__Activity__. Every line of the material below that holds the string "grey" should be copied.

::::::::

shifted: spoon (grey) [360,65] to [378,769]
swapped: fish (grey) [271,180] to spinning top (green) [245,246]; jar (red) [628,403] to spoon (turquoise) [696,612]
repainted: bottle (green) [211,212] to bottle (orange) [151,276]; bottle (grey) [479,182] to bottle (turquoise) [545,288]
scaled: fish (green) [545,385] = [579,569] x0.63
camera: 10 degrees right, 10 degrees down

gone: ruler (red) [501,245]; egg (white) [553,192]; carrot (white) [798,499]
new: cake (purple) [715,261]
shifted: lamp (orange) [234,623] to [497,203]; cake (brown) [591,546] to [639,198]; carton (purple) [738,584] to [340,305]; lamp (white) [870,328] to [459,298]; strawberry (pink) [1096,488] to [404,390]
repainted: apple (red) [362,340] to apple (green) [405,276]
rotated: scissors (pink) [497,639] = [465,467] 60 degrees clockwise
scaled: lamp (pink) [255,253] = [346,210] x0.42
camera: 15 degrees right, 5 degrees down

::::::::

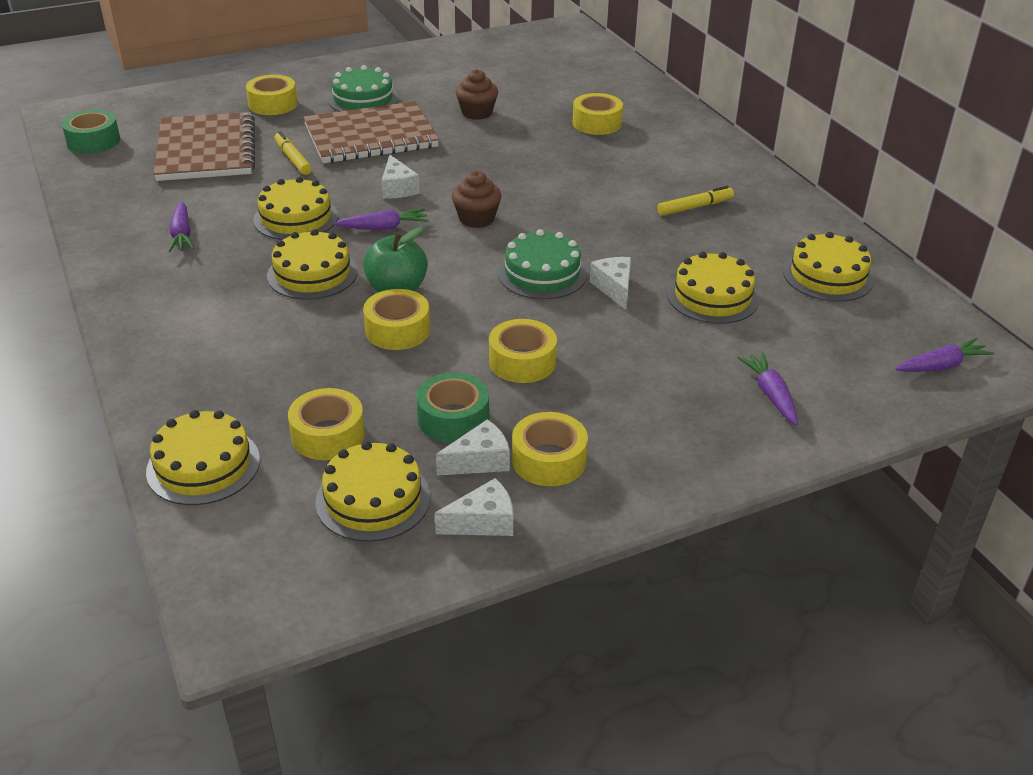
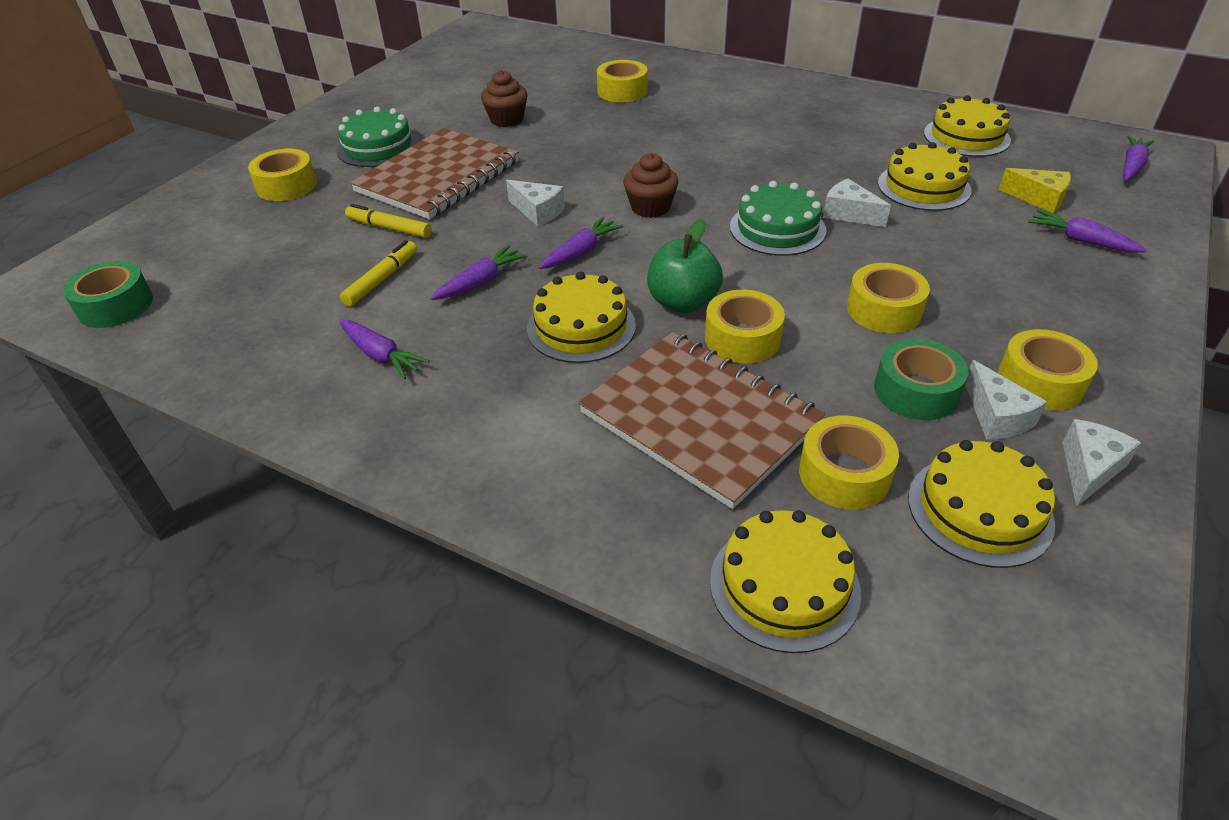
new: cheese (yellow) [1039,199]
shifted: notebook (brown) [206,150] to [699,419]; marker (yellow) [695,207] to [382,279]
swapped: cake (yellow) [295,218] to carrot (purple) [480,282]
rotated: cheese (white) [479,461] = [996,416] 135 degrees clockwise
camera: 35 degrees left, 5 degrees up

::::::::

__Task answer__.
shifted: spoon (grey) [360,65] to [378,769]
swapped: fish (grey) [271,180] to spinning top (green) [245,246]; jar (red) [628,403] to spoon (turquoise) [696,612]
repainted: bottle (green) [211,212] to bottle (orange) [151,276]; bottle (grey) [479,182] to bottle (turquoise) [545,288]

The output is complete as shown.